* _EXERCISE DIRECTIONS_
Pull out every line in the records that contains the string "breathe", matching case exactly, and copy each one.

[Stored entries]
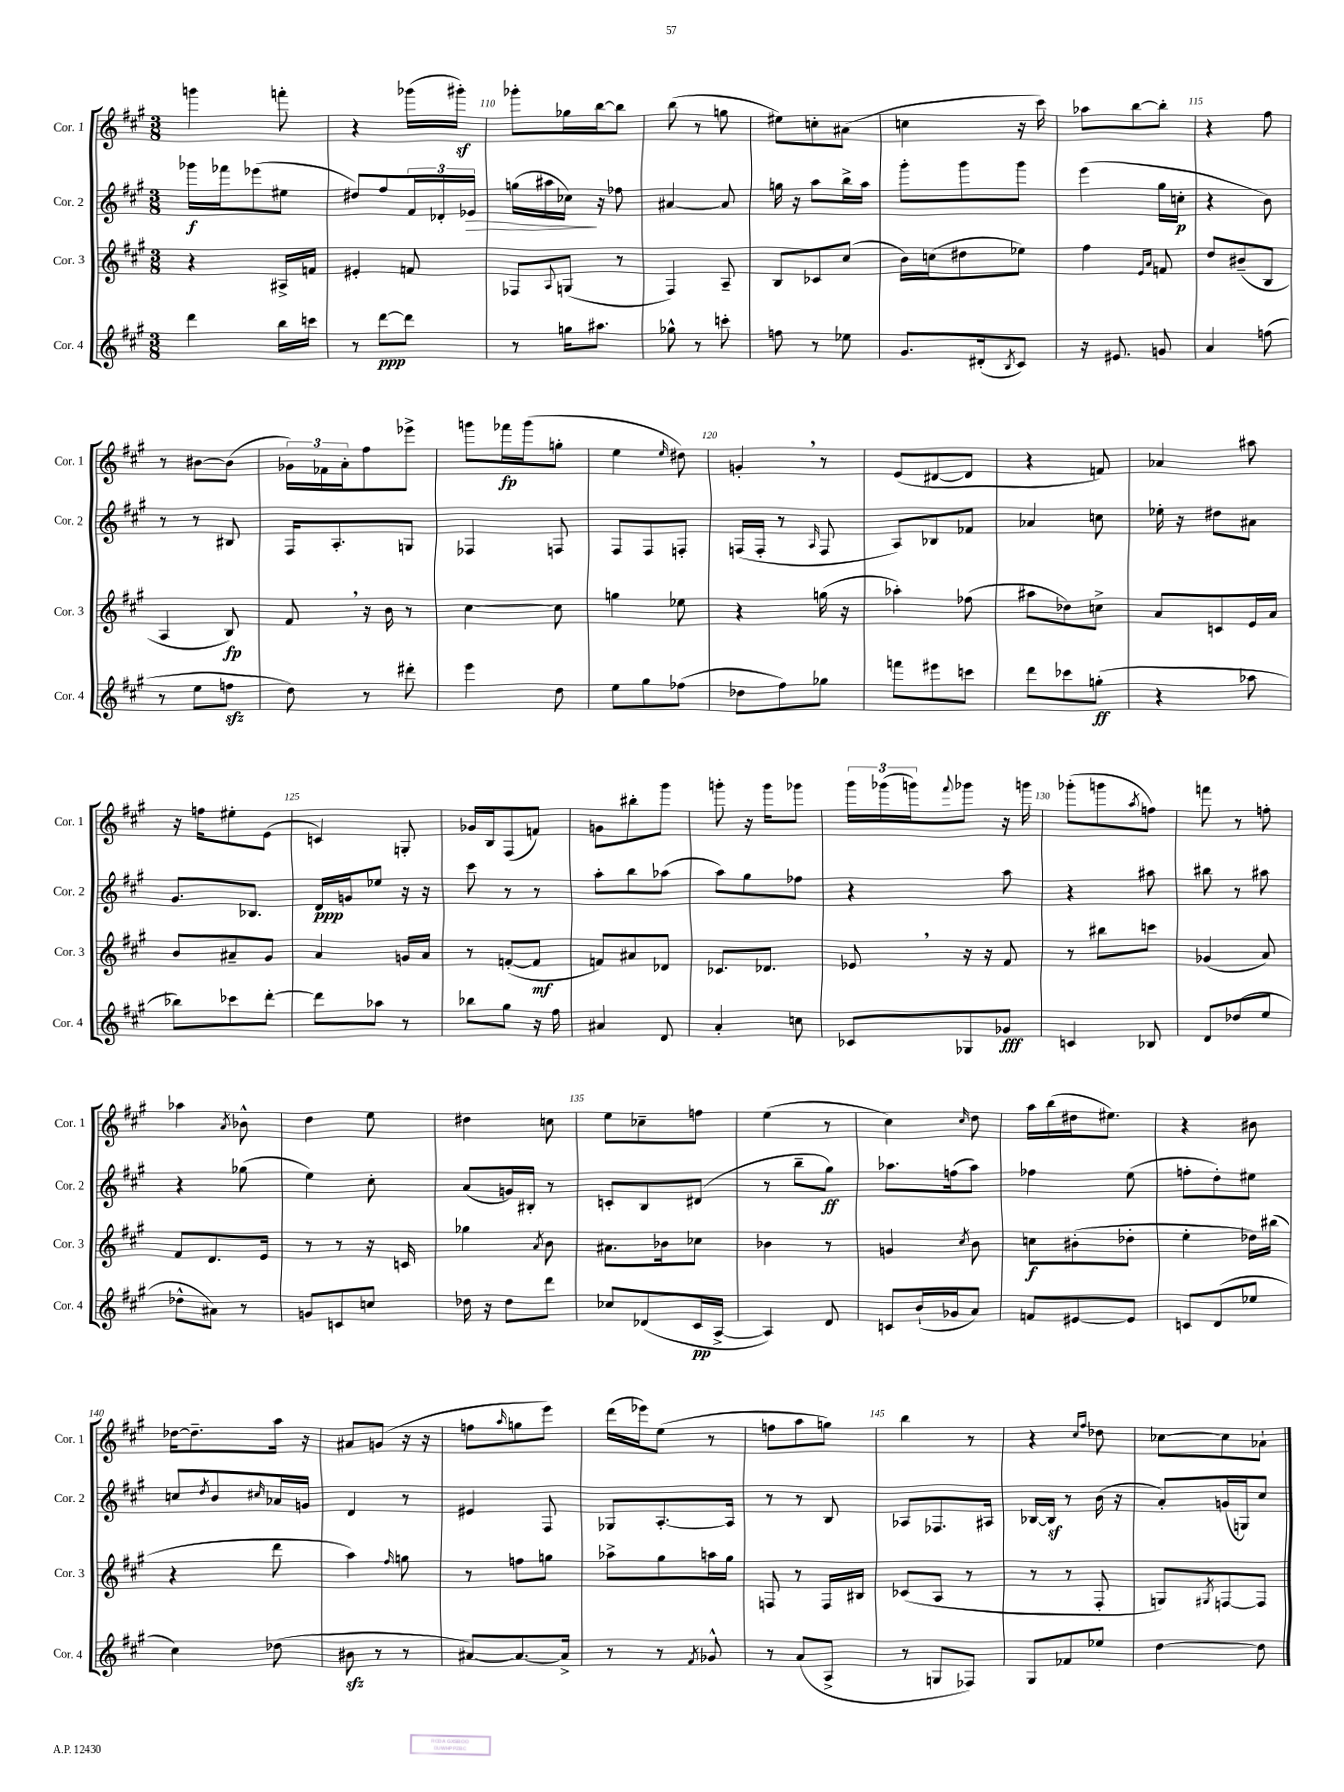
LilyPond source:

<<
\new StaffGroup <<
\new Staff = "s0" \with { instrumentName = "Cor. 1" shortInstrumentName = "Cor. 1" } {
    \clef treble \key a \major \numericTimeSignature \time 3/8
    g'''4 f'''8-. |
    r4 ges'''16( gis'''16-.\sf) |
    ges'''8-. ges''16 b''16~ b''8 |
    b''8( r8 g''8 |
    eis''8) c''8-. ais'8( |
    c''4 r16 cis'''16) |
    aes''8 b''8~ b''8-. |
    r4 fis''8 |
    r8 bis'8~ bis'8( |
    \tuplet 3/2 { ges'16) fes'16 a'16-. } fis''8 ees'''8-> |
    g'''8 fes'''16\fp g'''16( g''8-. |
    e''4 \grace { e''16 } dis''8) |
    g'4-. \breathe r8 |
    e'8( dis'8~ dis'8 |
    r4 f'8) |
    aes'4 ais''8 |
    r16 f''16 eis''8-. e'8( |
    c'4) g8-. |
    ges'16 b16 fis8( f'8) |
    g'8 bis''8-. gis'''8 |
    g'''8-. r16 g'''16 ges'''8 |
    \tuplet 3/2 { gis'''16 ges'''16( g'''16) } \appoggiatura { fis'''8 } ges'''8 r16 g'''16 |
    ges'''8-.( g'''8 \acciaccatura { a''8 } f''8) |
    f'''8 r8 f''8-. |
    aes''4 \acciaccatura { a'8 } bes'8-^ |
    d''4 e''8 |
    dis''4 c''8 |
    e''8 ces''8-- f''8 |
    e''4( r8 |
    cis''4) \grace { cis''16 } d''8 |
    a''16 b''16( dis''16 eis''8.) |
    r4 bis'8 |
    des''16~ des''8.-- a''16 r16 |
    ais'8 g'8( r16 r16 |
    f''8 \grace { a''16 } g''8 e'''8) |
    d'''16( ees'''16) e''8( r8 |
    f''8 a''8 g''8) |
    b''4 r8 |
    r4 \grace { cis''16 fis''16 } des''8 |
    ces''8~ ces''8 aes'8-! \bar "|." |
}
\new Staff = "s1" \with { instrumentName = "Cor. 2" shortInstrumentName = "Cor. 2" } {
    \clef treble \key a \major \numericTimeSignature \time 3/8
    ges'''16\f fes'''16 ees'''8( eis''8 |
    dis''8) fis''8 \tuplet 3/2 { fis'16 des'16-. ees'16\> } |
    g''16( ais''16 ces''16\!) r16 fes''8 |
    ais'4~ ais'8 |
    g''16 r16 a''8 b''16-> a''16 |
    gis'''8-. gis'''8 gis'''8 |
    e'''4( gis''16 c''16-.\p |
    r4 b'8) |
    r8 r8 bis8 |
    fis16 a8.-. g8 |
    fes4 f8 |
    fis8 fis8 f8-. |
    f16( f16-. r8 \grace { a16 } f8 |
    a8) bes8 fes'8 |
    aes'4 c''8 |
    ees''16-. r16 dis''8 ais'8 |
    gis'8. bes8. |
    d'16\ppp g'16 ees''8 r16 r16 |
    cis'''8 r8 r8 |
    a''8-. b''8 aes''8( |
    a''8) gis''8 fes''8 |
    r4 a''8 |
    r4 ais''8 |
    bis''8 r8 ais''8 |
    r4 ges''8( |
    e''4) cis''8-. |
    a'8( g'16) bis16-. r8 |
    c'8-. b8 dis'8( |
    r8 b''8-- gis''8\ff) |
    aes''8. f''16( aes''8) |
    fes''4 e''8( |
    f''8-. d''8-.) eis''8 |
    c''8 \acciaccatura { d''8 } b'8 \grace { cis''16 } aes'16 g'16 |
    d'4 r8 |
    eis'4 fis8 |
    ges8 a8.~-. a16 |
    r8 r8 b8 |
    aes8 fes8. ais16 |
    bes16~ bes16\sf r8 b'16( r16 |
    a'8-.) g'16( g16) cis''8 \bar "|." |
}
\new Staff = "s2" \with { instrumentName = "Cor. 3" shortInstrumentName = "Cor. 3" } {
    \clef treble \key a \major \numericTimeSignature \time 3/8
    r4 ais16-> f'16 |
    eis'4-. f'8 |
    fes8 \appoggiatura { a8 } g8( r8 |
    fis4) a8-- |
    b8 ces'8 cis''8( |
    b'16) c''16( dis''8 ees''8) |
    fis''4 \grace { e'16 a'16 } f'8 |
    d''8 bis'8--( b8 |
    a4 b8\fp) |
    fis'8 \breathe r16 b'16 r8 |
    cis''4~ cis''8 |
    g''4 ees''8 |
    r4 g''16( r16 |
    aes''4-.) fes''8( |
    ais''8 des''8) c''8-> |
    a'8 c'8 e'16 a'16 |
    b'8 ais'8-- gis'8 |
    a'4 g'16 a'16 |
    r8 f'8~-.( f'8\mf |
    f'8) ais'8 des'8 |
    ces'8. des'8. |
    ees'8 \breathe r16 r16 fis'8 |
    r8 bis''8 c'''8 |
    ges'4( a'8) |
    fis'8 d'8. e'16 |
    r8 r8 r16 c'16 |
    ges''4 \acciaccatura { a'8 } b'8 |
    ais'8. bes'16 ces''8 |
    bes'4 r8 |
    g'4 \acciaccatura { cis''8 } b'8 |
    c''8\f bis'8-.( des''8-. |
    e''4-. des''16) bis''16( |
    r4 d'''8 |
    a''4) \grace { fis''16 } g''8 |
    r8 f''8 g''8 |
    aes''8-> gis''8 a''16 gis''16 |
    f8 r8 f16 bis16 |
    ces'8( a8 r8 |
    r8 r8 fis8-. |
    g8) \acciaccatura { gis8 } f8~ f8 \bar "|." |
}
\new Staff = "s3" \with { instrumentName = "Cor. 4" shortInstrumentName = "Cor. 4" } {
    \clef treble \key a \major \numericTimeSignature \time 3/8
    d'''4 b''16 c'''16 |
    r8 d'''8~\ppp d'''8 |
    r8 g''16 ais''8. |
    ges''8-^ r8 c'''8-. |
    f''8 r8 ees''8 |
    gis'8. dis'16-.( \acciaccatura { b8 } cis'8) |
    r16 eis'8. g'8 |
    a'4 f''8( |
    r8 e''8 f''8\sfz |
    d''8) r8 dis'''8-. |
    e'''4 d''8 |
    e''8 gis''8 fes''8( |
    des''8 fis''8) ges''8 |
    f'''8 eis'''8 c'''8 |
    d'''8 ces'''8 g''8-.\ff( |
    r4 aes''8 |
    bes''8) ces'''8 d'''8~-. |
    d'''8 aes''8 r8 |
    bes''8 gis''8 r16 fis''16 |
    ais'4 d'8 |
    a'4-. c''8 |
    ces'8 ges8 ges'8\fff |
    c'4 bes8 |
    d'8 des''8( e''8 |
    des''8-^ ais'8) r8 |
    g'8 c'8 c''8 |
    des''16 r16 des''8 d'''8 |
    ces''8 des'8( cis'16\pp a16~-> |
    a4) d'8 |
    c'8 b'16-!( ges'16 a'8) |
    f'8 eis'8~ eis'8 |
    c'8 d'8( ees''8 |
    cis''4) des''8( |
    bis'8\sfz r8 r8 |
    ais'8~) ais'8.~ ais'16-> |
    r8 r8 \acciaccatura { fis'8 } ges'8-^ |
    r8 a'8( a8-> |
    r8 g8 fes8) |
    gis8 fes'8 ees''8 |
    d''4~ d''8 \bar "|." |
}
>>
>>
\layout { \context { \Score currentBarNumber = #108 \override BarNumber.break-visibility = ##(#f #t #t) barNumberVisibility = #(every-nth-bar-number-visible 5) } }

* _ANSWER FOR THIS EXERCISE_
    g'4-. \breathe r8 |
    fis'8 \breathe r16 b'16 r8 |
    ees'8 \breathe r16 r16 fis'8 |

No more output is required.